Drawing revision comparisons
- - -

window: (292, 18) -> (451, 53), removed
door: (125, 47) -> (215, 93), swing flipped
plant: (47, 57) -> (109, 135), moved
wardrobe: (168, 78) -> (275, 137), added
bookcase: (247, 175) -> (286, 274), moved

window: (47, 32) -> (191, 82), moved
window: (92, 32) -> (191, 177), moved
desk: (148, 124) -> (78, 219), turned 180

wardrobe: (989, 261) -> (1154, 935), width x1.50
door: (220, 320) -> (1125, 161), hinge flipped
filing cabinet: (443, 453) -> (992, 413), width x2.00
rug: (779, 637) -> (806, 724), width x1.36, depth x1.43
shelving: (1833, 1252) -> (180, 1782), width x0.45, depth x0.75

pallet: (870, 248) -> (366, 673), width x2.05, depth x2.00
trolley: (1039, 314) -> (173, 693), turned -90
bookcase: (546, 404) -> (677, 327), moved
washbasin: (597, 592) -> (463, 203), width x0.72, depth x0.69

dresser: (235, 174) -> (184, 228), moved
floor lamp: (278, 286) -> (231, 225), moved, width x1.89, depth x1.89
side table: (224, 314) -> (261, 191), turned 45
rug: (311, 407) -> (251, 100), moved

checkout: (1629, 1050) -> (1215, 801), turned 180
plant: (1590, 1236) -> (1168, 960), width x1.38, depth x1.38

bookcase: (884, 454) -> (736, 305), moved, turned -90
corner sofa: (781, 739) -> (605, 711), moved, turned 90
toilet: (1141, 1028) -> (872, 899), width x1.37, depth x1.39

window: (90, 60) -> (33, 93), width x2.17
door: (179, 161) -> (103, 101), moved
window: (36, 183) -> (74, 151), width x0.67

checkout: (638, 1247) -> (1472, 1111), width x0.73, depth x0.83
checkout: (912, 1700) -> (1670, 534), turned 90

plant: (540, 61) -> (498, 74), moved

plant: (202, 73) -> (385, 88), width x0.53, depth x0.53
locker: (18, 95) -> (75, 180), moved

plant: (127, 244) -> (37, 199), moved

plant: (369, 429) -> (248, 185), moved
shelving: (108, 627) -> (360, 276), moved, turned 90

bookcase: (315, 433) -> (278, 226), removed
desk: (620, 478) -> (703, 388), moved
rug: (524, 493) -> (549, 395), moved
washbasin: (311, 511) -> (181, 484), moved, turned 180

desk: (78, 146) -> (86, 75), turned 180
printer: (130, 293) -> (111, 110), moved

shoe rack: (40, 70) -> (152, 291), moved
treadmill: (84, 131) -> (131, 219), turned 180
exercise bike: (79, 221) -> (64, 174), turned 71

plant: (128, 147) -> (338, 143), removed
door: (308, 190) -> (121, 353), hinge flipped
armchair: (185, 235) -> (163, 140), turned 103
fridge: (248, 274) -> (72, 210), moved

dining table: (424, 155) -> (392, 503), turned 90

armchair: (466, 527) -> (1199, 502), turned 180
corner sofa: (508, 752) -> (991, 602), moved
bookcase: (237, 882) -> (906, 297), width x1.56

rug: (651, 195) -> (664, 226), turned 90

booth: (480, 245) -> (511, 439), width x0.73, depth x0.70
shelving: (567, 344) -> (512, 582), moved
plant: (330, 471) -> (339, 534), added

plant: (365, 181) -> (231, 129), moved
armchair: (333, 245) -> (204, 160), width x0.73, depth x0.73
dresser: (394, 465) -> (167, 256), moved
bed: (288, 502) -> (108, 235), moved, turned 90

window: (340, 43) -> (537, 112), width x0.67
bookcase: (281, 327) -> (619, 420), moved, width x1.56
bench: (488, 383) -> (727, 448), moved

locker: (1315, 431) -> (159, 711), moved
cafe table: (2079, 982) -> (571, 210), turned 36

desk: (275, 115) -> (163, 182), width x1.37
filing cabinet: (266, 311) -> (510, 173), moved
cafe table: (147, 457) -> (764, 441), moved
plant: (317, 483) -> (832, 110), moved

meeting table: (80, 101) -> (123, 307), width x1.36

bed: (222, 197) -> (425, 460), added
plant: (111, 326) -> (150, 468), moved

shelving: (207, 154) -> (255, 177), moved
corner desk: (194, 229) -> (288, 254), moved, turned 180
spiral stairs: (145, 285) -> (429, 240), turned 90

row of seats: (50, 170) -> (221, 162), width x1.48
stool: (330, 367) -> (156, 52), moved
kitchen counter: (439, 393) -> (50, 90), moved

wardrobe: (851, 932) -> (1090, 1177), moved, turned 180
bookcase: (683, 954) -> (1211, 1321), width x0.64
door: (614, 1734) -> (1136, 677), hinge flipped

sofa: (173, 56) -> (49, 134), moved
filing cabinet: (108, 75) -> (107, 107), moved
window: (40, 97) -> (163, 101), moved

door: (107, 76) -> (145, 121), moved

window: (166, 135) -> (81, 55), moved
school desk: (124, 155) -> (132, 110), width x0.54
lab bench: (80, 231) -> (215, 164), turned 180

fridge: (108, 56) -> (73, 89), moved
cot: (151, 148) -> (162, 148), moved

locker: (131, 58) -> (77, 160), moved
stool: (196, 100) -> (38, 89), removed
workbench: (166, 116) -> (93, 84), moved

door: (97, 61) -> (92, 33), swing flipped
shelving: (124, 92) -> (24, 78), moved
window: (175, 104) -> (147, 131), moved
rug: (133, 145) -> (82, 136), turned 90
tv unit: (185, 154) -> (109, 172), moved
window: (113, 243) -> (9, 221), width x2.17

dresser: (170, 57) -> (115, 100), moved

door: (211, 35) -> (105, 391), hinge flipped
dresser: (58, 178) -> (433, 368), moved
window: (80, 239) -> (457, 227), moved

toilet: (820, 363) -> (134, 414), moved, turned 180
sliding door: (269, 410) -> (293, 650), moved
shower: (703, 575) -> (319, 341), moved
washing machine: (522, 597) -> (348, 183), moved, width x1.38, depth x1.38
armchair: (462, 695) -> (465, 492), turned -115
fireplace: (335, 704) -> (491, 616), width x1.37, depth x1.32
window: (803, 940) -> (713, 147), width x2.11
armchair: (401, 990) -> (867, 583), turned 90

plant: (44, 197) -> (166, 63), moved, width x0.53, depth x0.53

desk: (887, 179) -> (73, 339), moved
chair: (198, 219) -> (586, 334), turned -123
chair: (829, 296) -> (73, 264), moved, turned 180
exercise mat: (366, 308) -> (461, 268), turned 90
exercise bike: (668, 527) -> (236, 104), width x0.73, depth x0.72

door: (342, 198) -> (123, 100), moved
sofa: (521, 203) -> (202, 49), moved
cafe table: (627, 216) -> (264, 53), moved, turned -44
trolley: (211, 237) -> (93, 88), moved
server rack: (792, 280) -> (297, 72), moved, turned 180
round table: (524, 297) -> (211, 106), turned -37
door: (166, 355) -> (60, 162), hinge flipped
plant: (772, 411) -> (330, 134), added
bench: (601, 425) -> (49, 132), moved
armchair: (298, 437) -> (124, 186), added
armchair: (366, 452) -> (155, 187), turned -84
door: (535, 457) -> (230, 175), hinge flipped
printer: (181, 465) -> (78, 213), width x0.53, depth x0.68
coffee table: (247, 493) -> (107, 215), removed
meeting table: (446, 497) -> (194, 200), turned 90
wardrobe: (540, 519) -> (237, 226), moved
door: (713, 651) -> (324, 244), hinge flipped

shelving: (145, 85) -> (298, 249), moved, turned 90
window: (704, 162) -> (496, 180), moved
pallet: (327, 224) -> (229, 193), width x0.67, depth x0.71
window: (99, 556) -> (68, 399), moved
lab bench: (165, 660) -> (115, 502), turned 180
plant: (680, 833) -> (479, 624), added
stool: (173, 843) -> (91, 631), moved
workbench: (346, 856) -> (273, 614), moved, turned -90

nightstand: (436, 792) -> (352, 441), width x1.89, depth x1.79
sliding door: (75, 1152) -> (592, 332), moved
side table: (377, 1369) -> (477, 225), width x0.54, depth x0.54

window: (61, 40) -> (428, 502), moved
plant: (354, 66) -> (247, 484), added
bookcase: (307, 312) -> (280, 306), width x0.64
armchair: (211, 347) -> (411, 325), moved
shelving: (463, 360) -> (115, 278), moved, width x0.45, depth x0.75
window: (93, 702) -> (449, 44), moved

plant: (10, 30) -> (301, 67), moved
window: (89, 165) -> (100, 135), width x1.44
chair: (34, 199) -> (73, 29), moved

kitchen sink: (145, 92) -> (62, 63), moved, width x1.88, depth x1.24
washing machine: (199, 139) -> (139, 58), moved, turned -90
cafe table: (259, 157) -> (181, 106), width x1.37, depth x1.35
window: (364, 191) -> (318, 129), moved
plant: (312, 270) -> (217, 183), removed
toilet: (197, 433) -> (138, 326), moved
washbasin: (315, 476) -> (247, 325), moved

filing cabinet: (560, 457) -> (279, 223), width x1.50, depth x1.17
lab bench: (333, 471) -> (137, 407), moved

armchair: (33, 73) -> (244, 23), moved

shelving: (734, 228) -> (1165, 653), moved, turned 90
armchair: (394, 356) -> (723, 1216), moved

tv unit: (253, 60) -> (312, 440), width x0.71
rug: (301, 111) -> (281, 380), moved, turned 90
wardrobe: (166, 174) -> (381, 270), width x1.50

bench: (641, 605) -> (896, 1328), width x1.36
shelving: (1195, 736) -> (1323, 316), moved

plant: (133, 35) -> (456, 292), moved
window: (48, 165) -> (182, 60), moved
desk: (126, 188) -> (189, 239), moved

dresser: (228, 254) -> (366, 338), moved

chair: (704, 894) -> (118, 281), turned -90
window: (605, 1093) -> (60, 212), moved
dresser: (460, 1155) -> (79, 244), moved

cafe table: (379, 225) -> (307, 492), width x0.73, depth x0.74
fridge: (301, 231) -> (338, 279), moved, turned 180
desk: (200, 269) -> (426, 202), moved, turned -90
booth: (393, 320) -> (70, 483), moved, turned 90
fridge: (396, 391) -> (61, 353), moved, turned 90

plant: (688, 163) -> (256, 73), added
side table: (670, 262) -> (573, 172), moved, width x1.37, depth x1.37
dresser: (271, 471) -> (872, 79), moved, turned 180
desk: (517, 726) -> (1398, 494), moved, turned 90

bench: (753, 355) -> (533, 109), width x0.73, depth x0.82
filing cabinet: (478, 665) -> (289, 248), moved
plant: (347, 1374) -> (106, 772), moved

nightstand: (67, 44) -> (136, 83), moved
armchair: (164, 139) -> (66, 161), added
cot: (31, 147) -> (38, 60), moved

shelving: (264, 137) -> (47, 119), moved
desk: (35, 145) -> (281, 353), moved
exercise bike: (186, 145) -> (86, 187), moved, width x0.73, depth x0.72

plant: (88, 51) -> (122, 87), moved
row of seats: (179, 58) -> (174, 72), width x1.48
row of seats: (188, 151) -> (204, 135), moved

- - -

How to complete this task =
Write down exactly the span of lines above from the one containing "plant: (127, 244) -> (37, 199), moved" to the one containing "dining table: (424, 155)", both ends included.

Reply =
plant: (127, 244) -> (37, 199), moved

plant: (369, 429) -> (248, 185), moved
shelving: (108, 627) -> (360, 276), moved, turned 90

bookcase: (315, 433) -> (278, 226), removed
desk: (620, 478) -> (703, 388), moved
rug: (524, 493) -> (549, 395), moved
washbasin: (311, 511) -> (181, 484), moved, turned 180

desk: (78, 146) -> (86, 75), turned 180
printer: (130, 293) -> (111, 110), moved

shoe rack: (40, 70) -> (152, 291), moved
treadmill: (84, 131) -> (131, 219), turned 180
exercise bike: (79, 221) -> (64, 174), turned 71

plant: (128, 147) -> (338, 143), removed
door: (308, 190) -> (121, 353), hinge flipped
armchair: (185, 235) -> (163, 140), turned 103
fridge: (248, 274) -> (72, 210), moved

dining table: (424, 155) -> (392, 503), turned 90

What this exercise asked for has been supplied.